Would you filter the listing below so that only lines with the word "bright" remain?

§ **Data section**:

****************

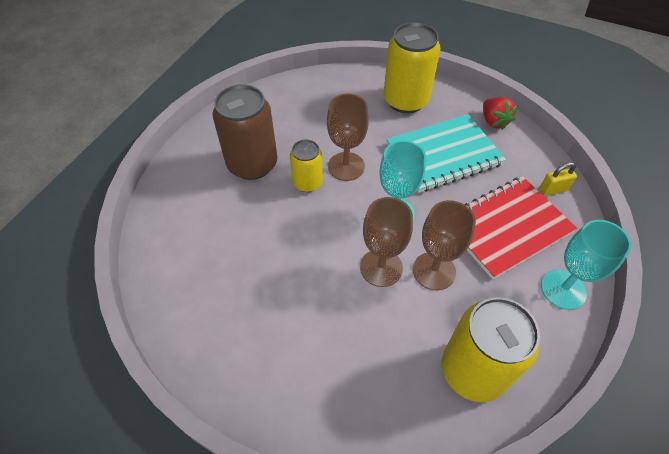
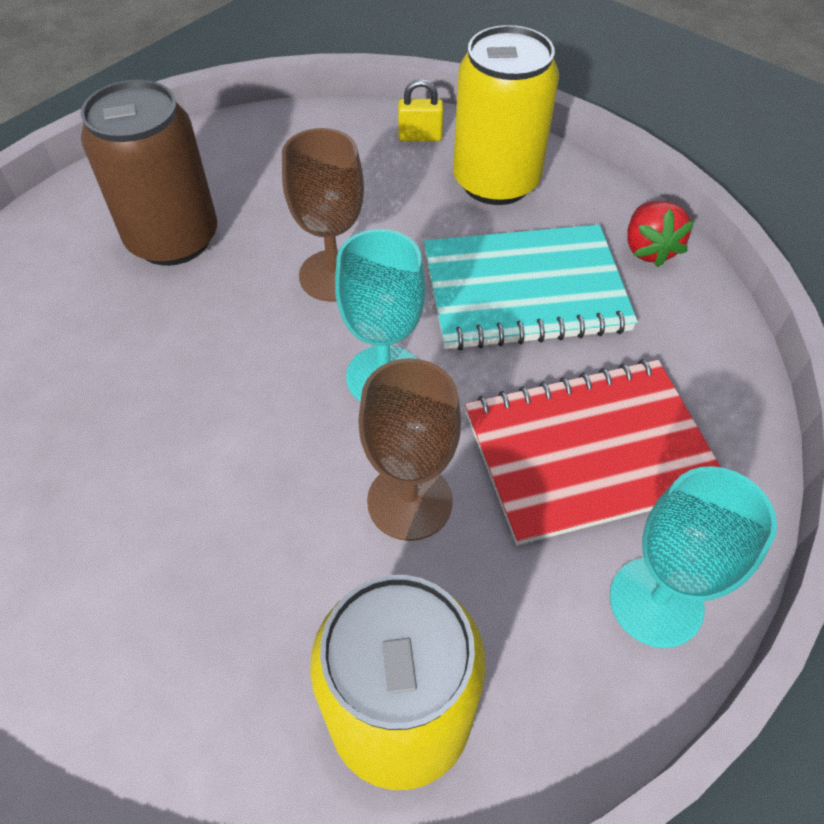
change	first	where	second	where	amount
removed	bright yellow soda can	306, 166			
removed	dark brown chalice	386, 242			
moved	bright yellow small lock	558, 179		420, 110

****************

§ **Response to this exercise**:
removed	bright yellow soda can	306, 166			
moved	bright yellow small lock	558, 179		420, 110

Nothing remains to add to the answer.